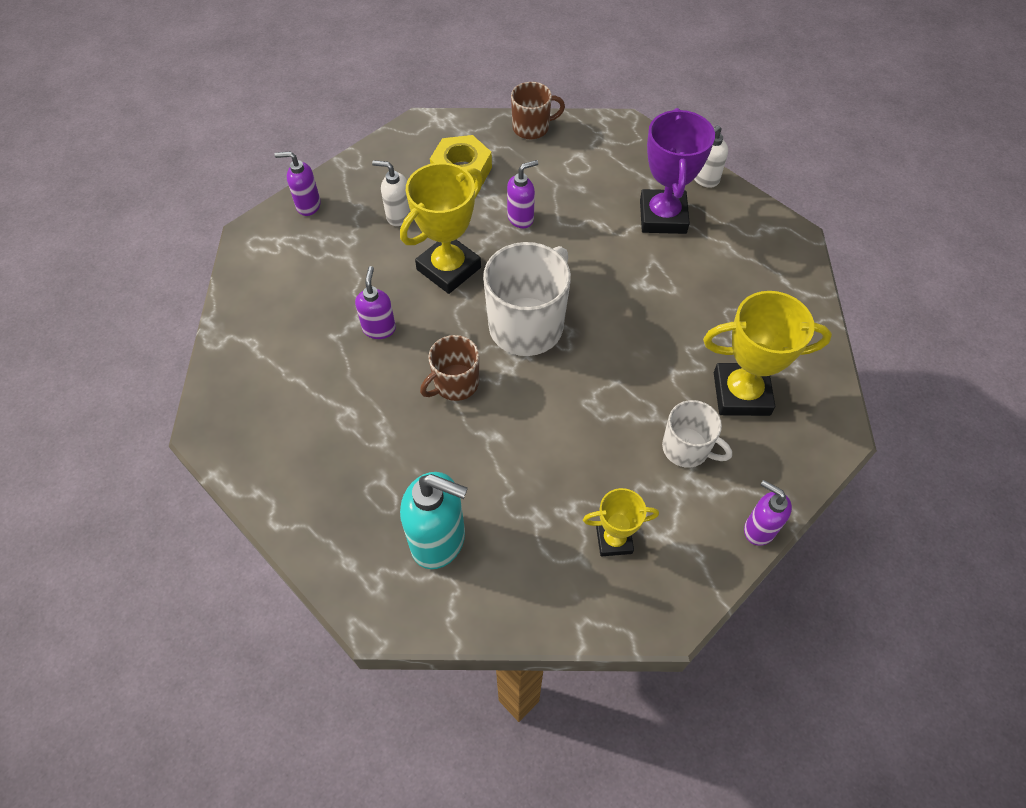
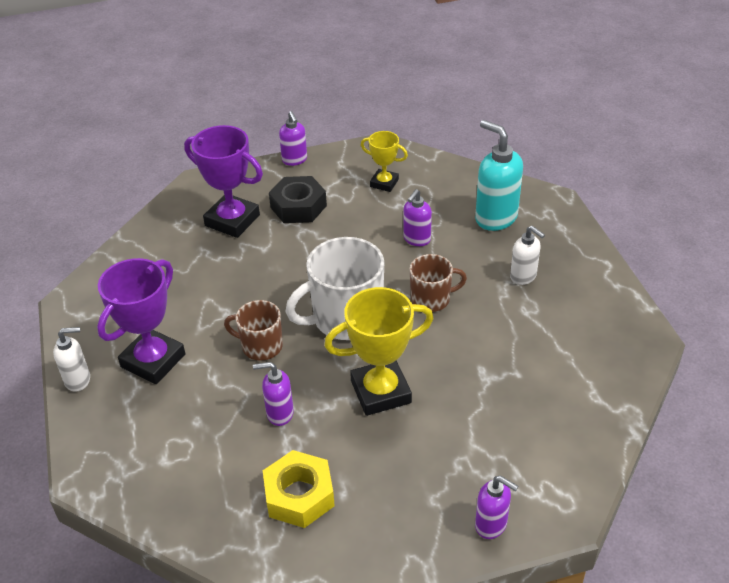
camera: 150 degrees left, 15 degrees down
(379, 328) = (472, 363): purple soap dispenser -> purple soap dispenser (416, 239)
(398, 216) = (398, 468): white soap dispenser -> white soap dispenser (523, 277)
(532, 128) = (182, 519): brown mug -> brown mug (260, 346)
(687, 448) = (298, 206): white mug -> black nut
(741, 393) = (232, 220): yellow trophy -> purple trophy

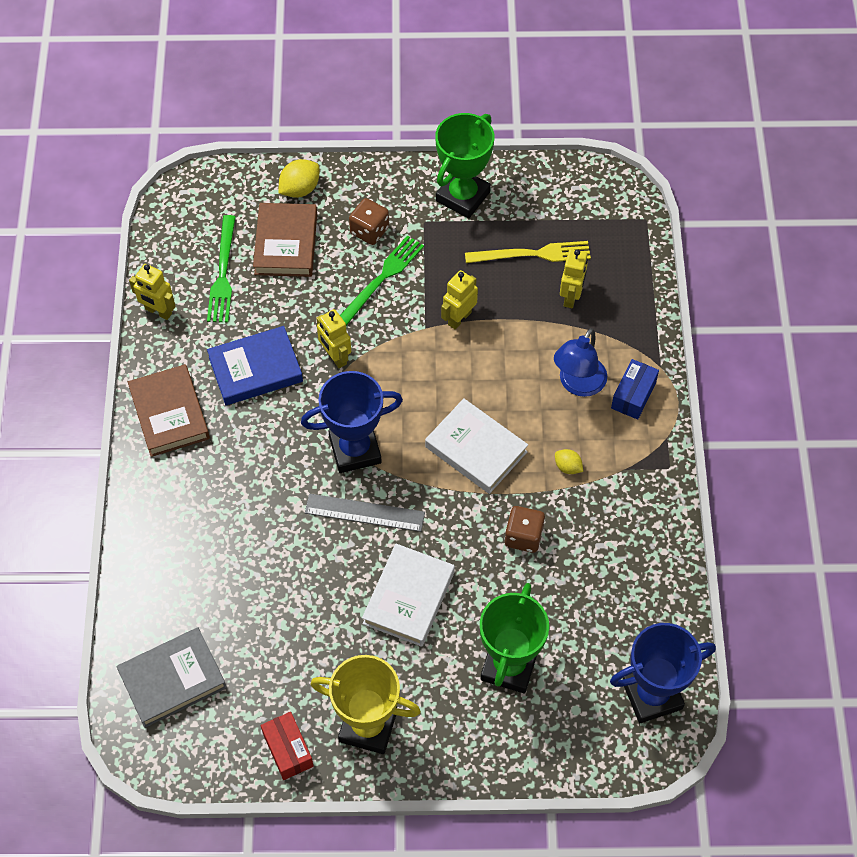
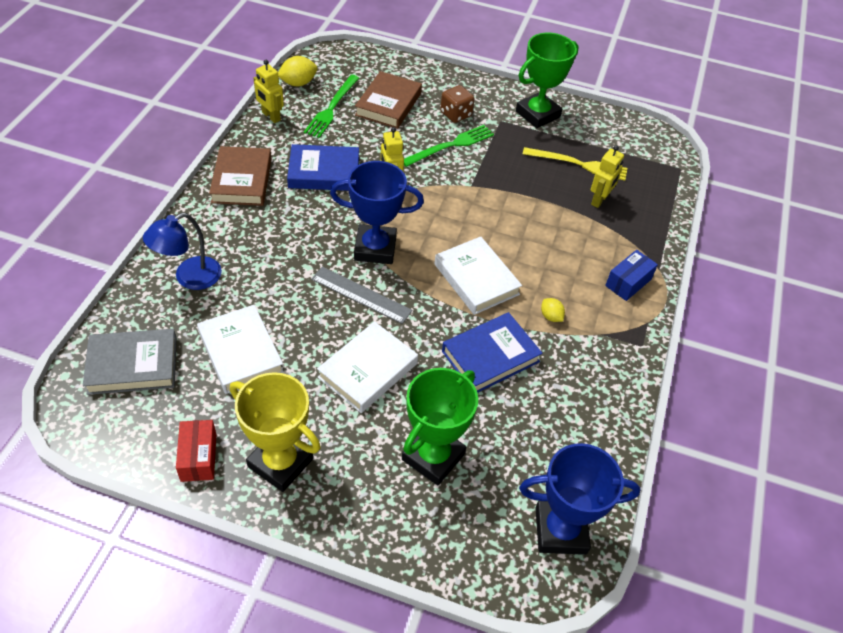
camera: 15 degrees right, 10 degrees down
(273, 625) = (241, 352): none -> white book
(300, 189) = (415, 76): yellow lemon -> yellow lemon (298, 83)
(459, 318) = (501, 187): yellow robot -> none
(523, 536) = (490, 356): brown dice -> blue book
(578, 384) = (582, 260): blue lamp -> blue lamp (189, 278)

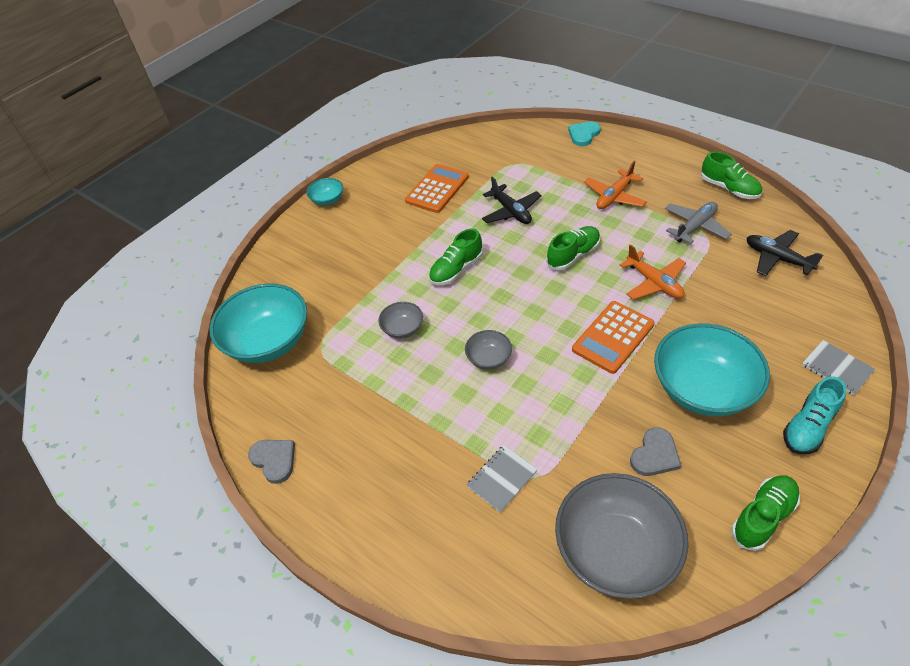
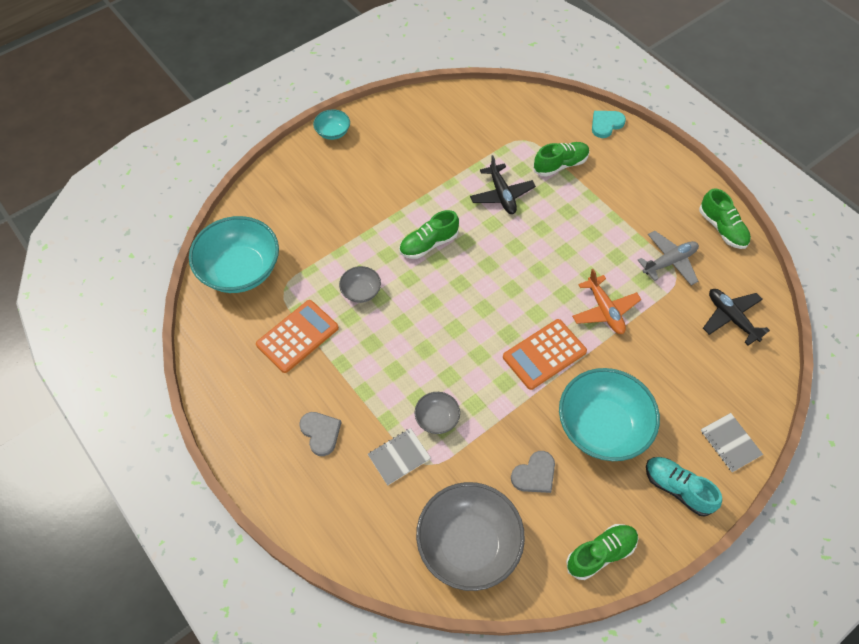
camera: 10 degrees right, 10 degrees up
(274, 460) = (217, 385): grey heart -> grey heart (321, 433)
(437, 189) = (440, 149): orange calculator -> orange calculator (297, 336)
(489, 358) = (427, 343): grey bowl -> grey bowl (437, 419)
(573, 255) = (542, 259): green shoe -> green shoe (560, 165)
(614, 196) = (606, 206): orange plane -> none
(808, 427) = (677, 489): turquoise shoe -> turquoise shoe turned 75 degrees clockwise

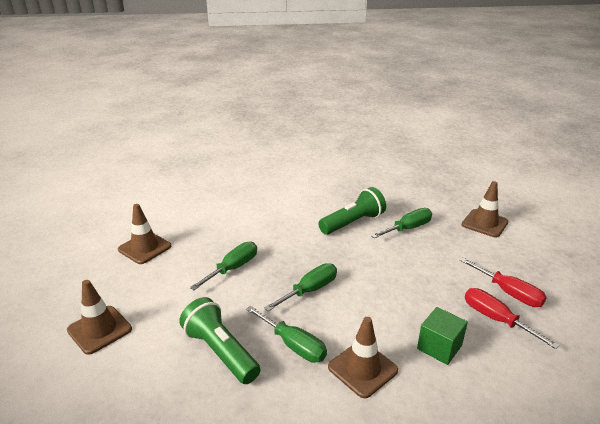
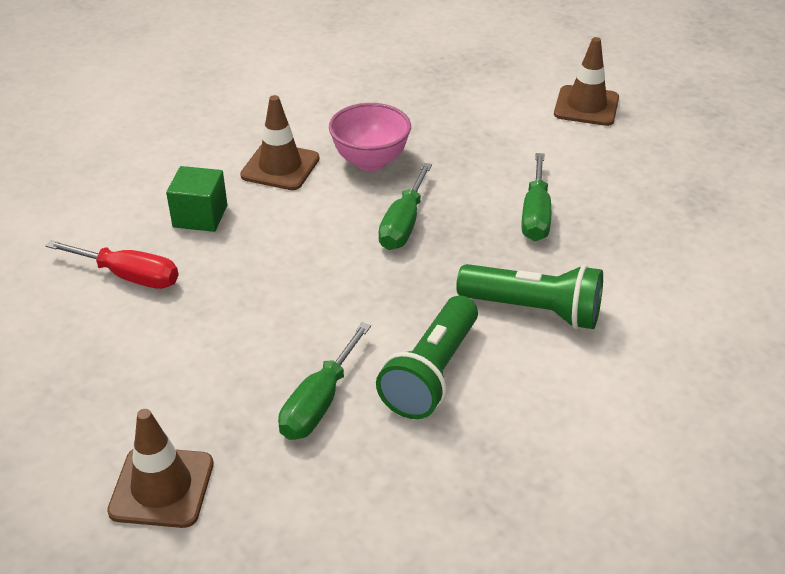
camera: 150 degrees right, 10 degrees up
(144, 248) = (691, 196): brown traffic cone -> none
(220, 351) = (441, 131): green flashlight -> green flashlight (534, 310)
(293, 345) = (370, 161): green screwdriver -> pink bowl
(509, 293) = (109, 326): red screwdriver -> none

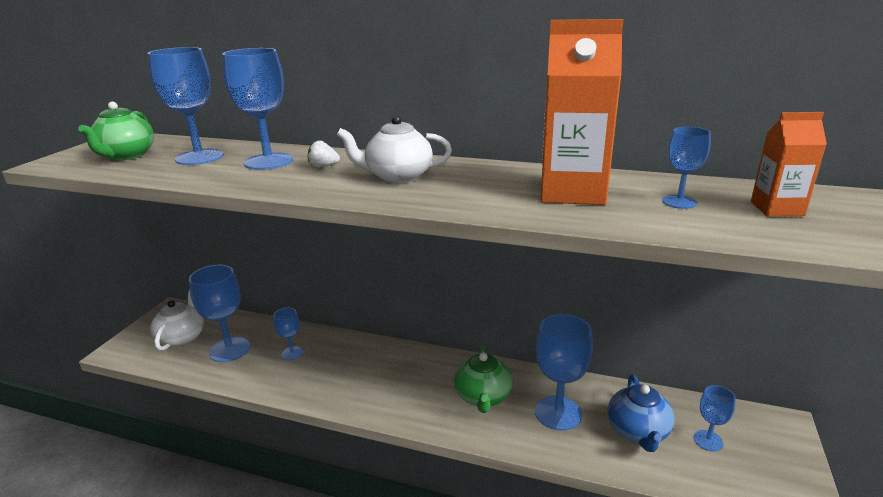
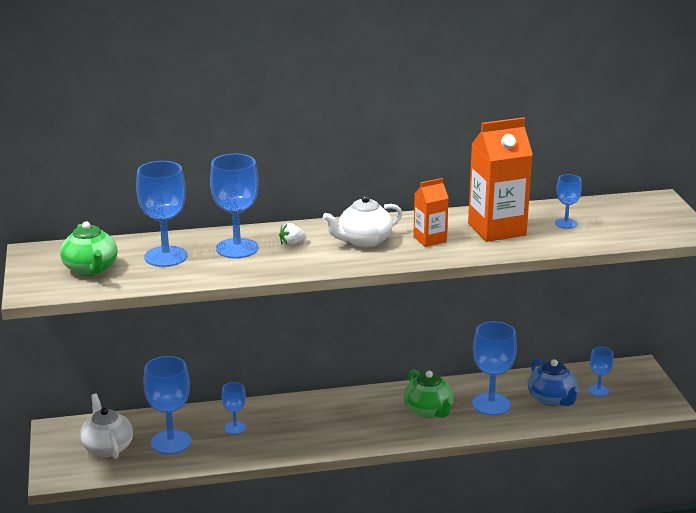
camera: 30 degrees left, 0 degrees up
(776, 209) = (621, 217): orange carton -> orange carton (430, 239)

**********

INSTRUCTIONS TO FOLLOW: Among the lines above, return those that contain the string "right".

SOLVED EXERCISE:
camera: 15 degrees right, 10 degrees down
camera: 10 degrees right, 10 degrees up
camera: 150 degrees right, 10 degrees up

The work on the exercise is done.